### RAW DATA
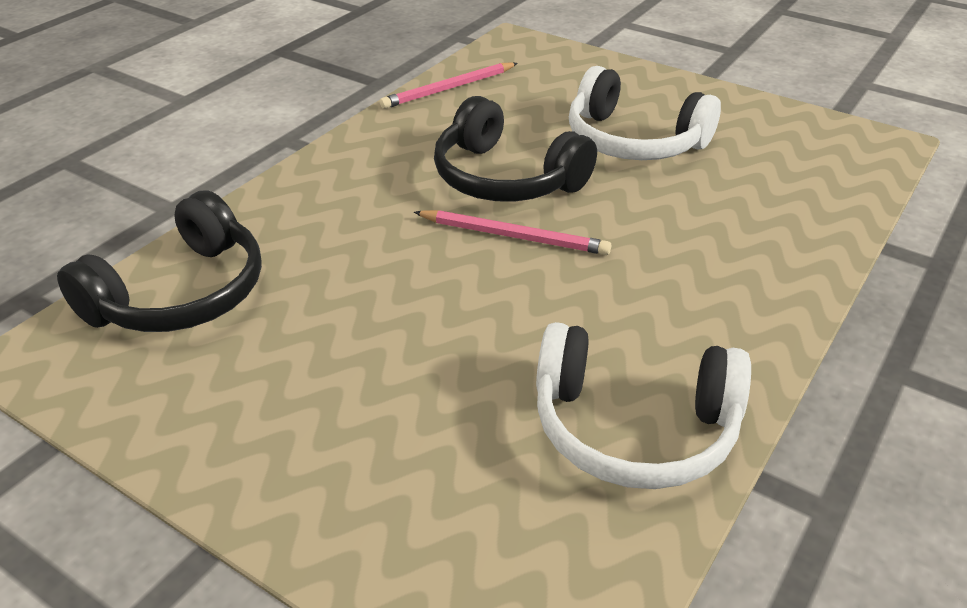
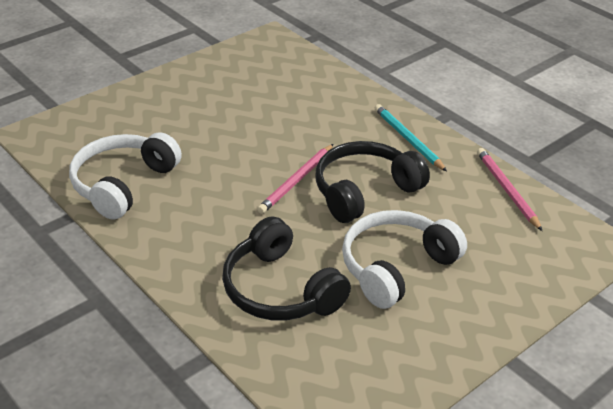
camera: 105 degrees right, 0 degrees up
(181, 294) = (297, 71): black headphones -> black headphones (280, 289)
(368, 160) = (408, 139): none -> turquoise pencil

### WHAT THIS TASK INVOLVES
Each line above should be written out again exactly, without any image.

### ANSWER BELOW
camera: 105 degrees right, 0 degrees up
(181, 294) = (297, 71): black headphones -> black headphones (280, 289)
(368, 160) = (408, 139): none -> turquoise pencil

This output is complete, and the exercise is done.